(Dataset records)
■ ■ ■ ■ ■

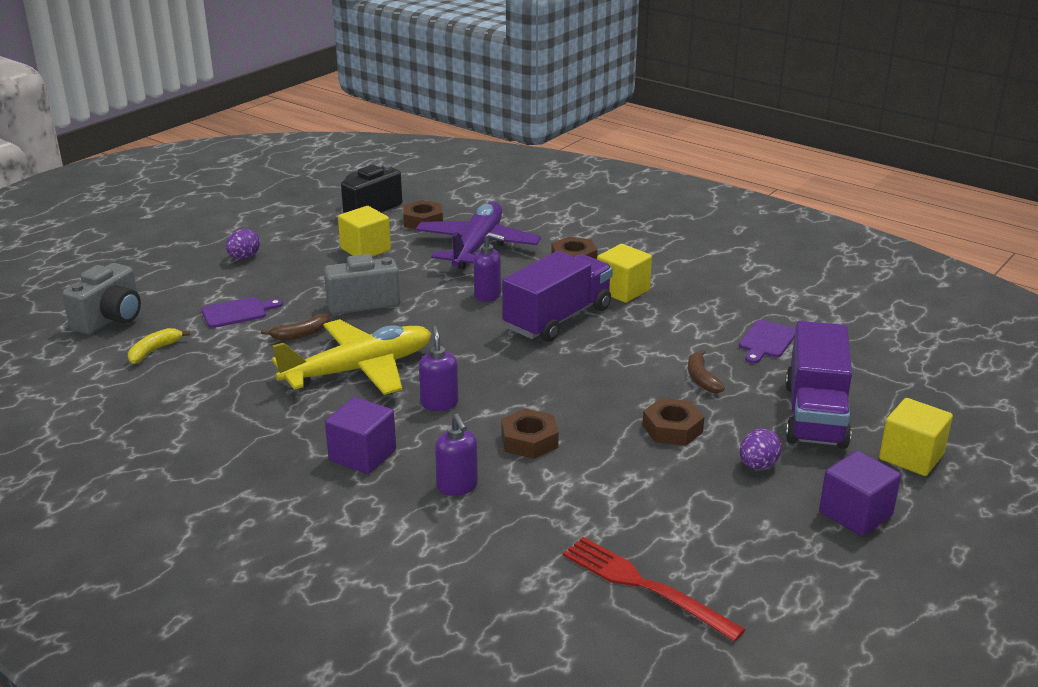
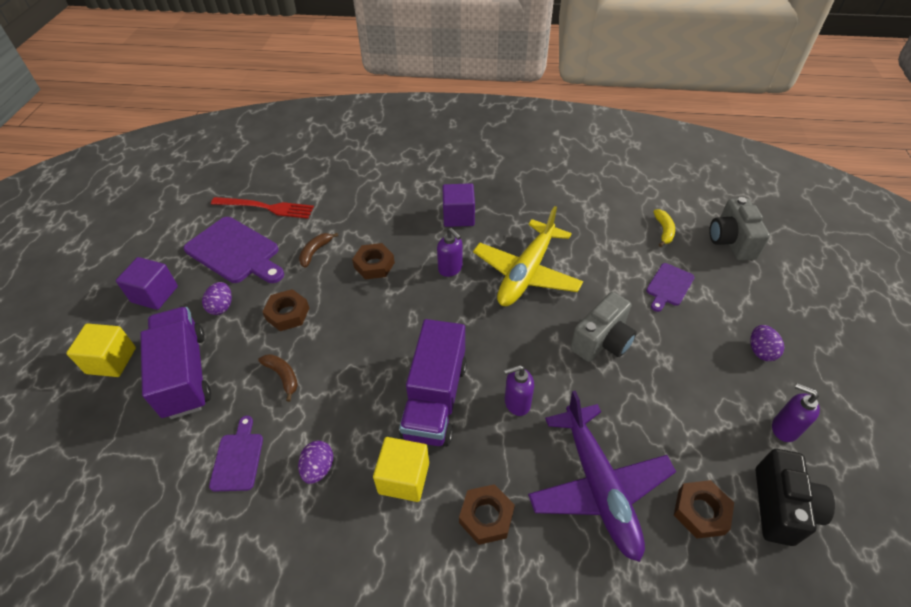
camera: 150 degrees right, 20 degrees up
brown banana [261,313,330,341] -> brown banana moved to [299,233,338,268]
yellow cube [338,206,391,256] -> none
purple soap dispenser [435,413,478,496] -> purple soap dispenser moved to [772,383,820,442]
none -> purple cutting board [184,217,284,283]
none -> purple egg [298,441,333,484]

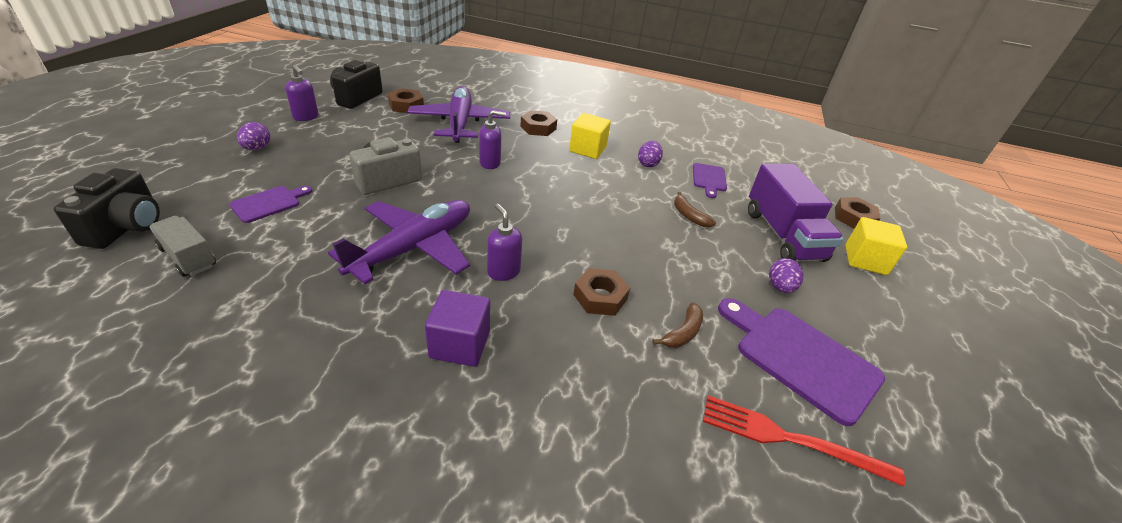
camera: 175 degrees left, 10 degrees down
purple cube [116,257,178,310] -> none
brown nut [263,289,309,331] -> brown nut moved to [835,197,881,229]
purple truck [399,319,467,447] -> none
yellow plane [473,206,583,306] -> purple plane [328,200,470,284]
yellow banana [653,209,675,247] -> grey truck [149,216,216,277]
grey camera [709,197,770,261] -> black camera [54,168,160,249]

■ ■ ■ ■ ■

Task statement
Show every line above in which the word "cube" appears.

Exercise result
yellow cube [338,206,391,256] -> none
purple cube [116,257,178,310] -> none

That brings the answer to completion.